Your objective | Transcribe the items word for word, starting at the line that contains "harness (328, 980)" and ending at the final line of the items.

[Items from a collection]
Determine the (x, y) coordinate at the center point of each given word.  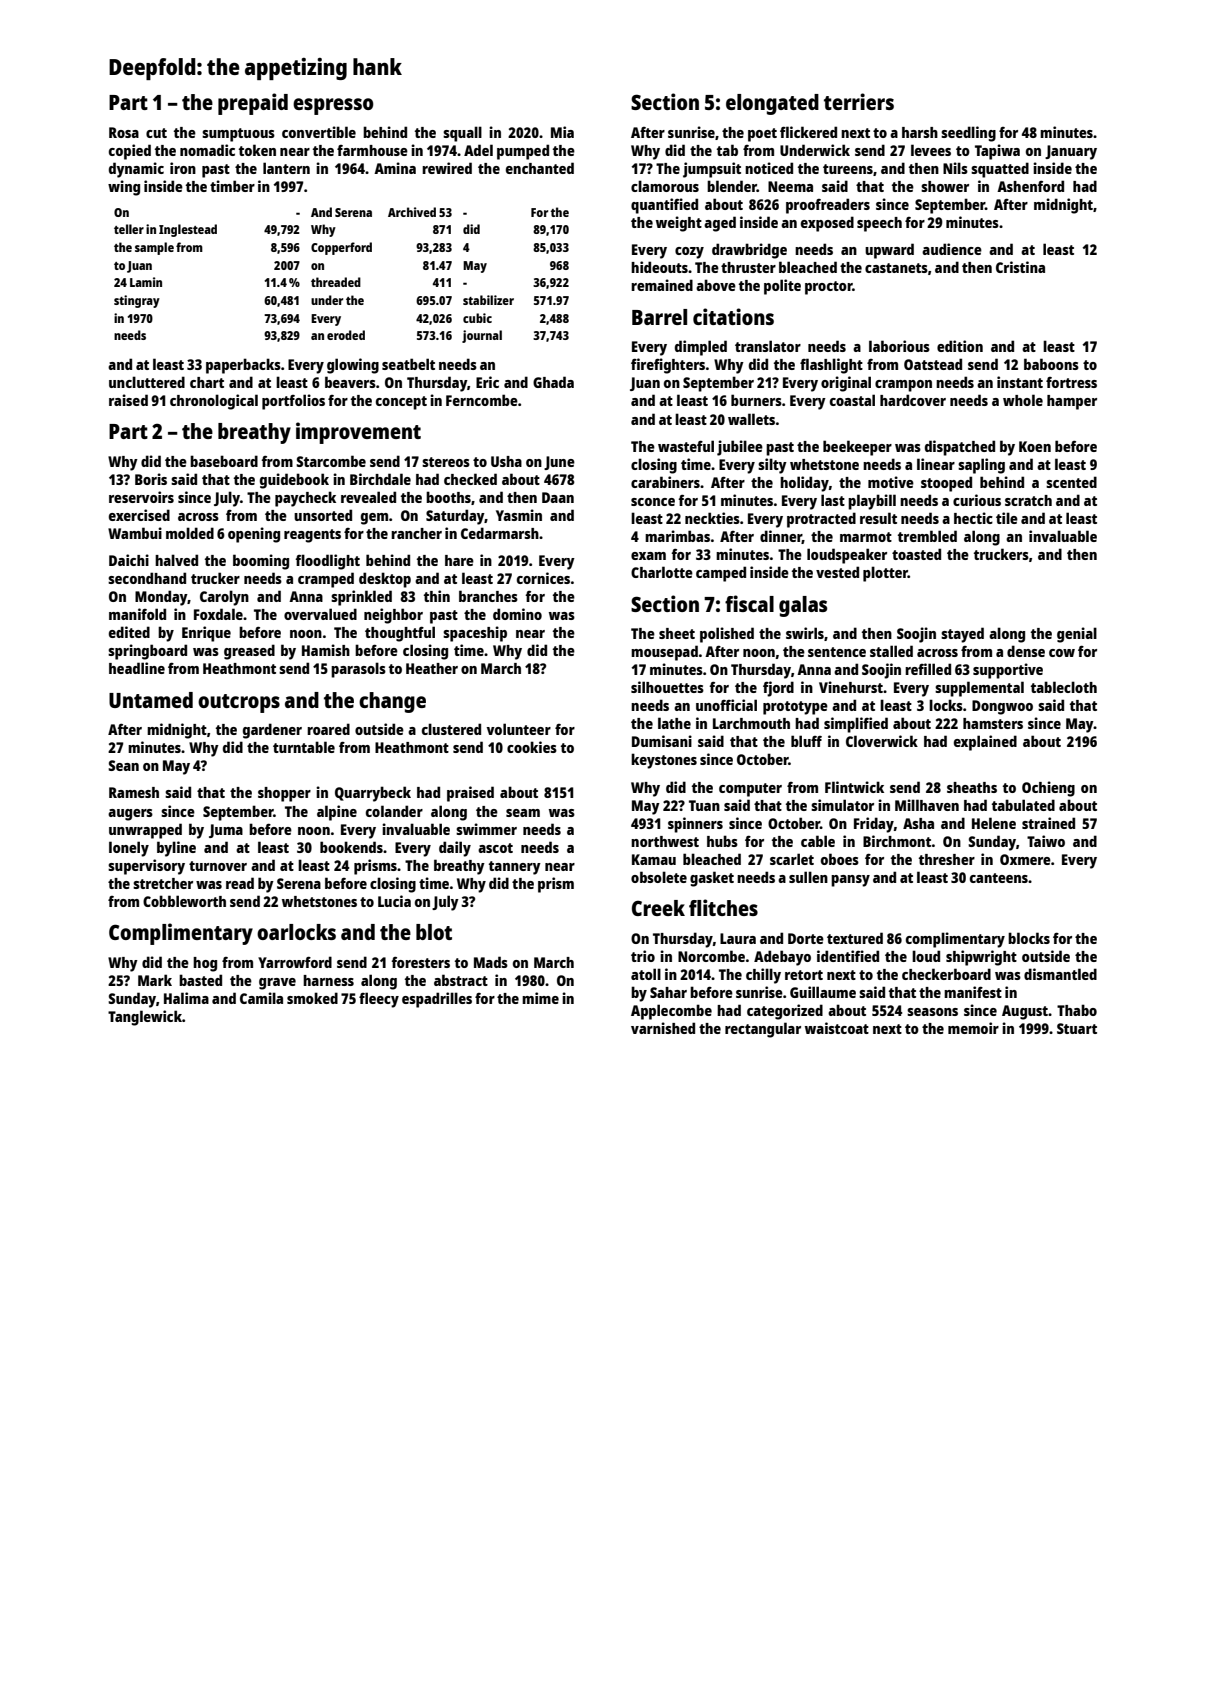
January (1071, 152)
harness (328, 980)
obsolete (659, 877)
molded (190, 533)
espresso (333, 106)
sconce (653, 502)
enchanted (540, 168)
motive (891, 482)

Task result |
harness (328, 980)
obsolete (659, 877)
molded (190, 533)
espresso (333, 106)
sconce (653, 502)
enchanted (540, 168)
motive (891, 482)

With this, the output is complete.